**Exercise brief**:
From the line below that contains "pink triangle: (234, 321)" to the line that contains "orange cross: (58, 444) -> (63, 422), moved", repeat every line exactly, both ends included, and nothing else.

**Task material**:
□ □ □
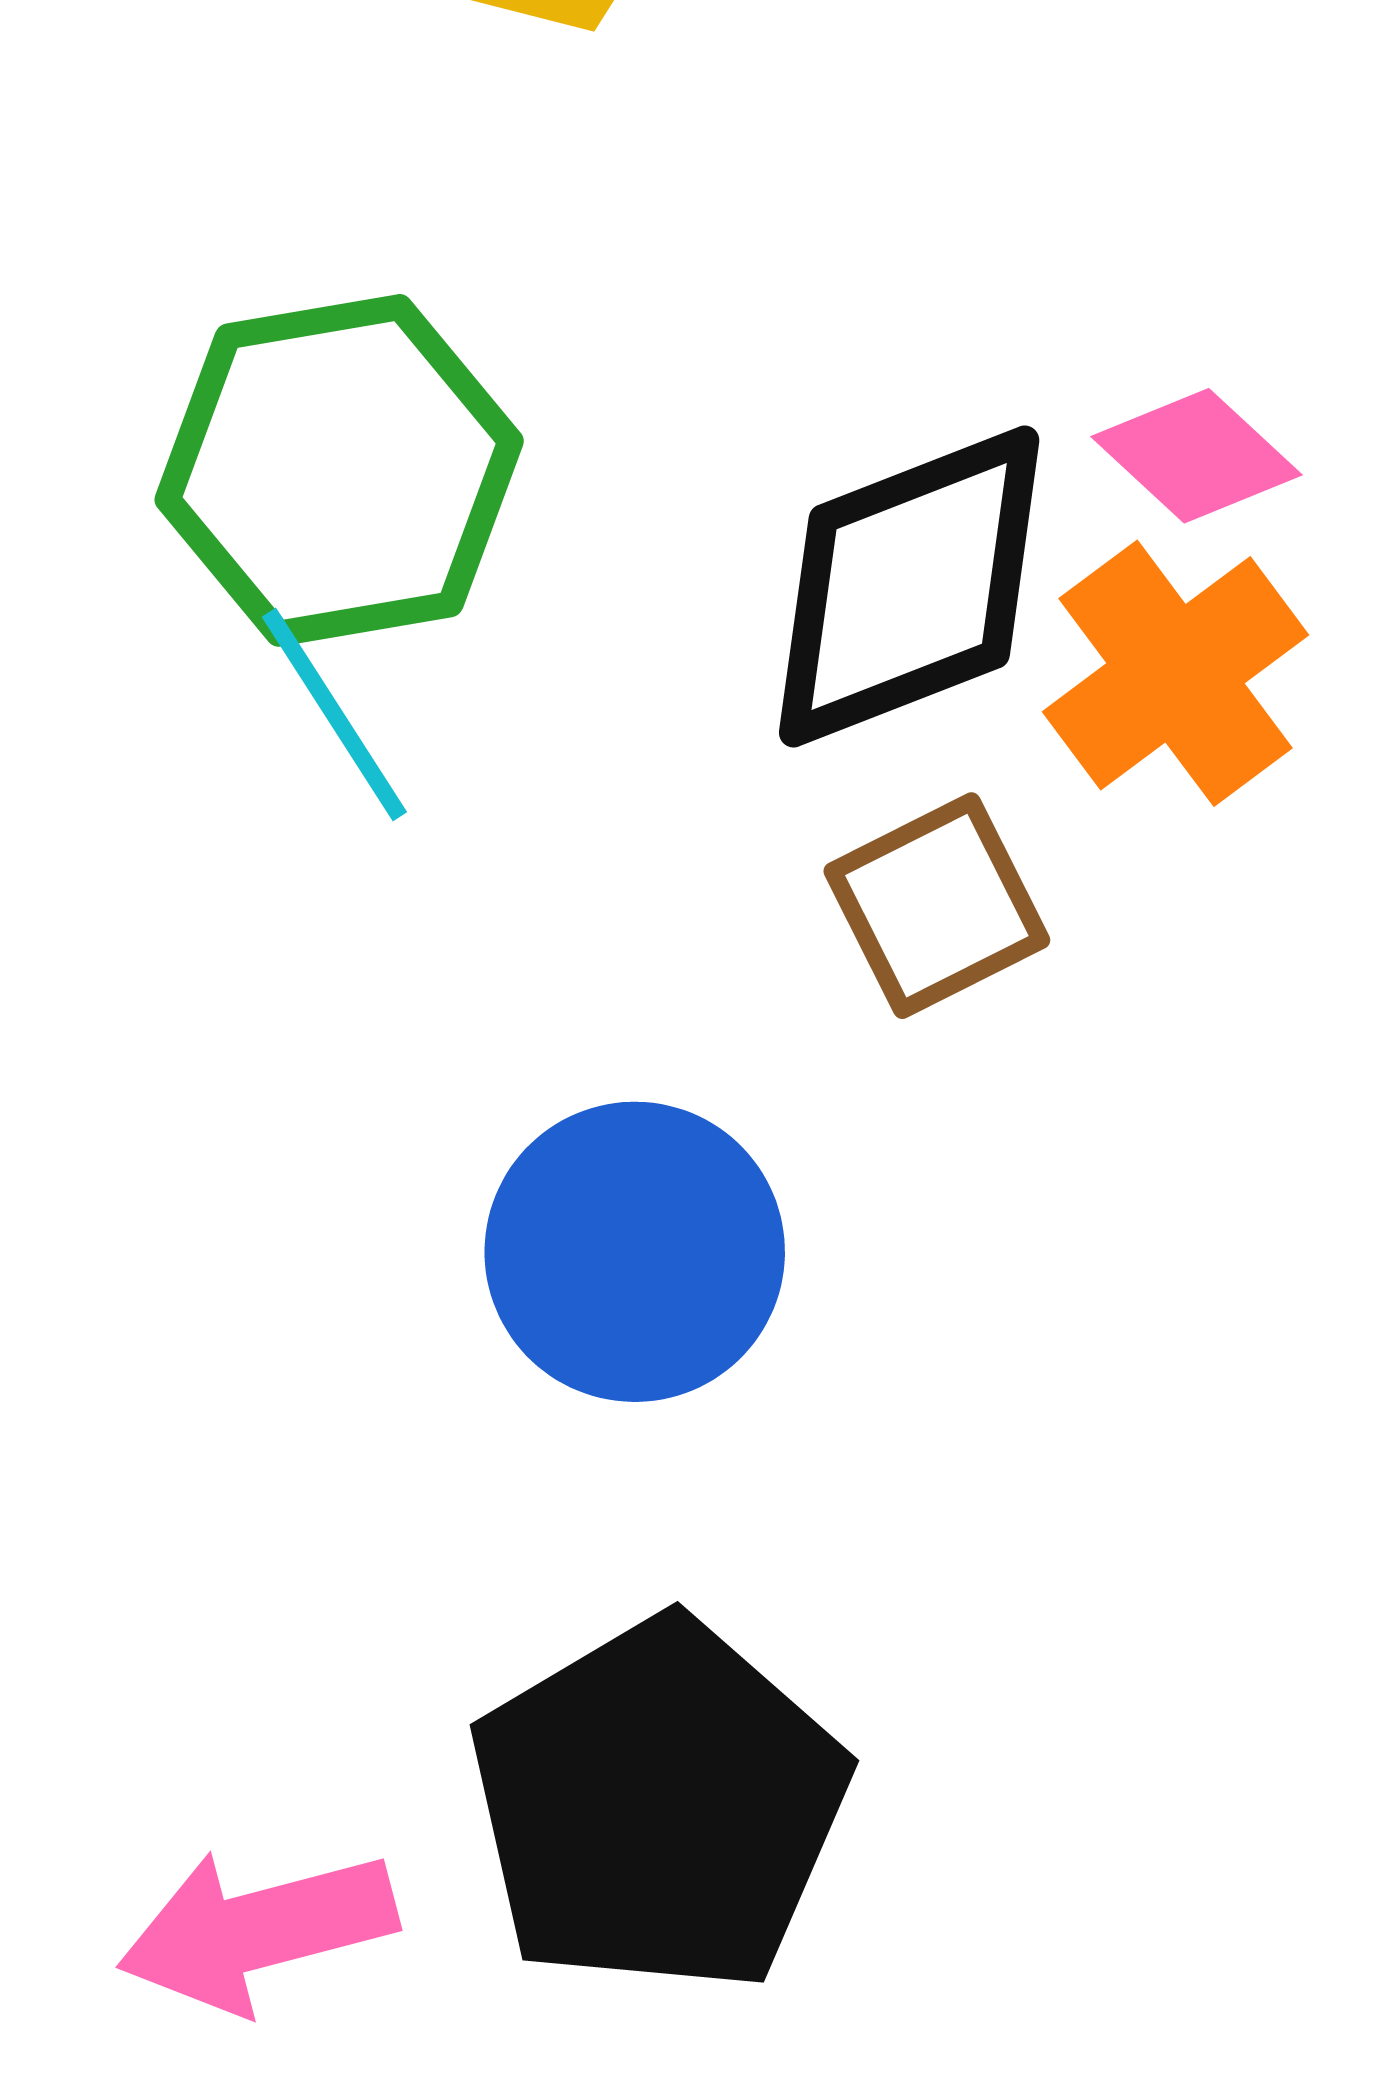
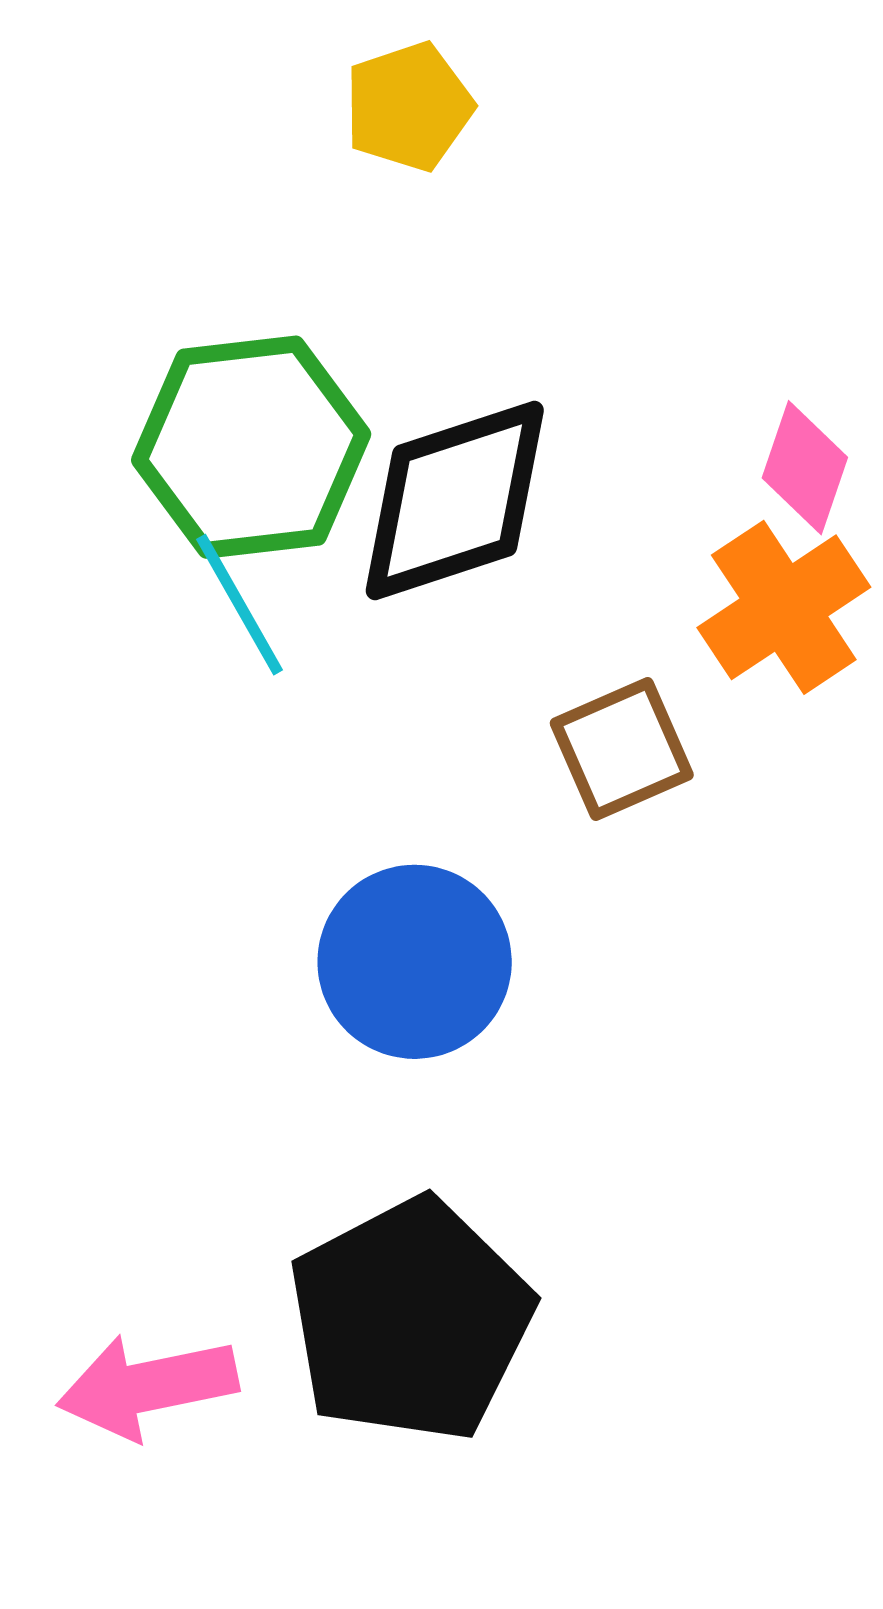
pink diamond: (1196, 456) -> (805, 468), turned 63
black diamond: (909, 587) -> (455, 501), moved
□ □ □
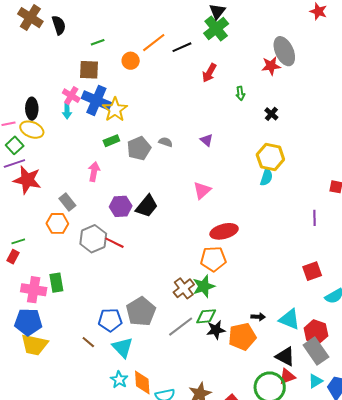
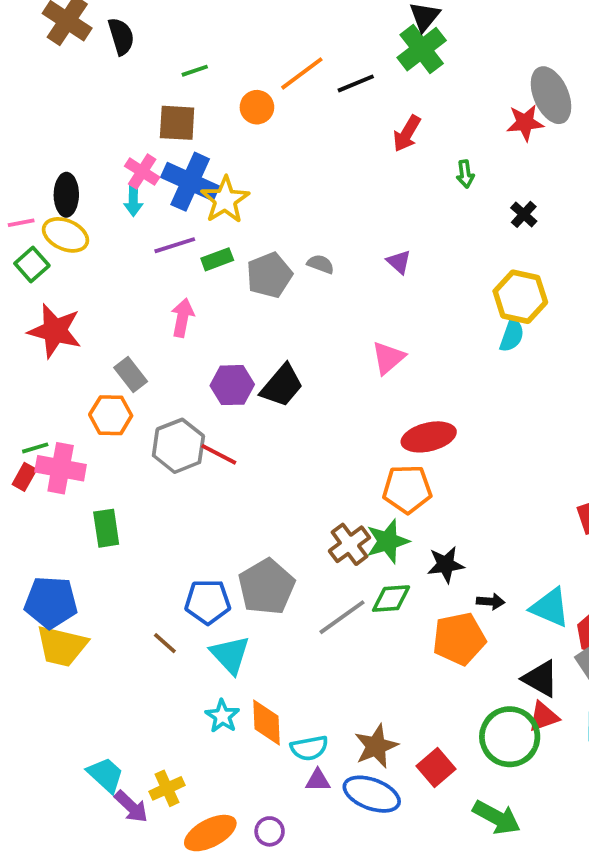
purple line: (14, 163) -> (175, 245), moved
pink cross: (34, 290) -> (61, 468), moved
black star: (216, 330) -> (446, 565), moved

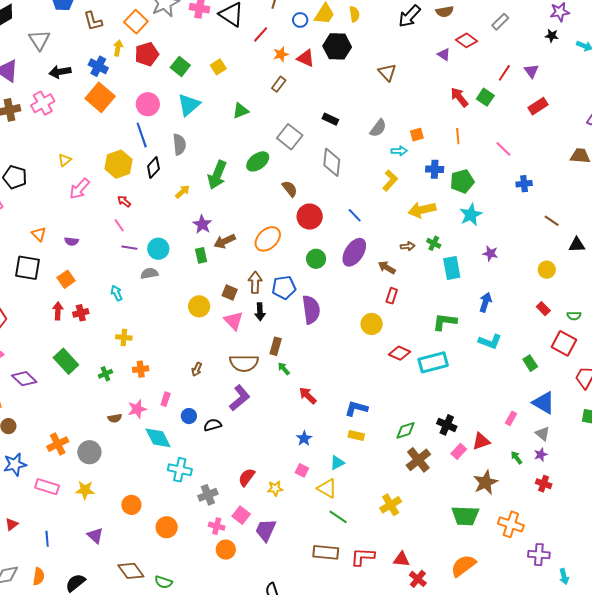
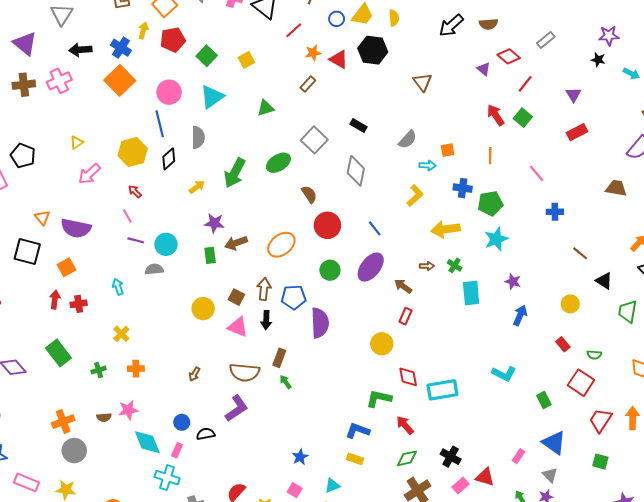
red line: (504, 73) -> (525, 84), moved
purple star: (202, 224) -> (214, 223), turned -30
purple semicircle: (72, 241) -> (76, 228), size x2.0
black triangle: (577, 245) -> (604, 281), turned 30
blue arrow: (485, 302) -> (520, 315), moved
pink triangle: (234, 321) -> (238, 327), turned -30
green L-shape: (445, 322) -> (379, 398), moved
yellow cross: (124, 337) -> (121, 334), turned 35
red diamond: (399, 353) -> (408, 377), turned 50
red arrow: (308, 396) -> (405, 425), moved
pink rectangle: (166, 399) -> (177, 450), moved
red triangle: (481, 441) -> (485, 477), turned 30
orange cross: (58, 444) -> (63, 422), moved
□ □ □
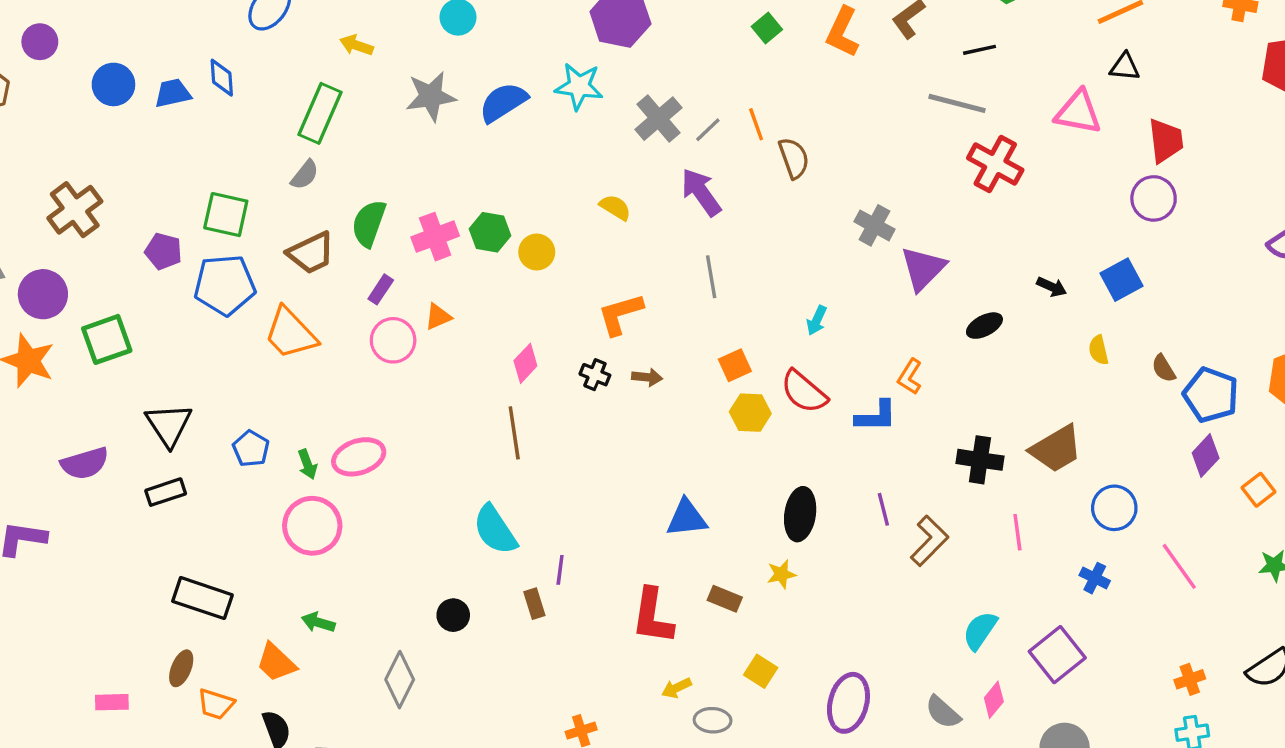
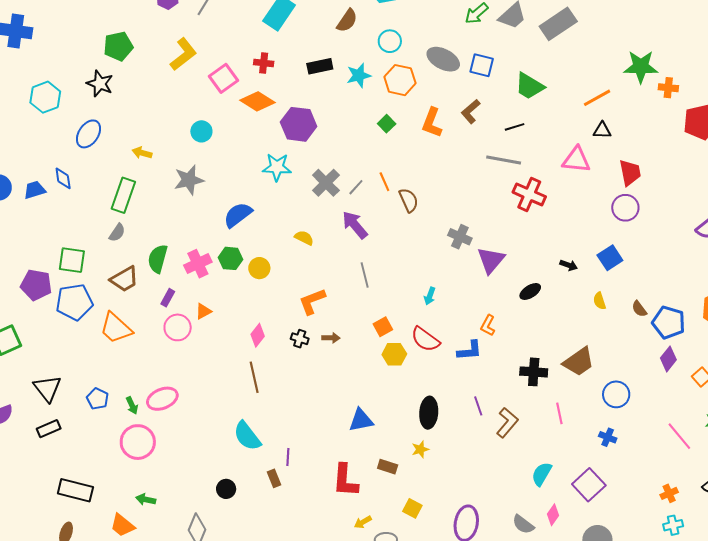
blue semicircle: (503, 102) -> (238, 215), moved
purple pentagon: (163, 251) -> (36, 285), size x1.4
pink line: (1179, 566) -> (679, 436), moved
□ □ □
**Answer**:
pink triangle: (234, 321) -> (238, 327), turned -30
green L-shape: (445, 322) -> (379, 398), moved
yellow cross: (124, 337) -> (121, 334), turned 35
red diamond: (399, 353) -> (408, 377), turned 50
red arrow: (308, 396) -> (405, 425), moved
pink rectangle: (166, 399) -> (177, 450), moved
red triangle: (481, 441) -> (485, 477), turned 30
orange cross: (58, 444) -> (63, 422), moved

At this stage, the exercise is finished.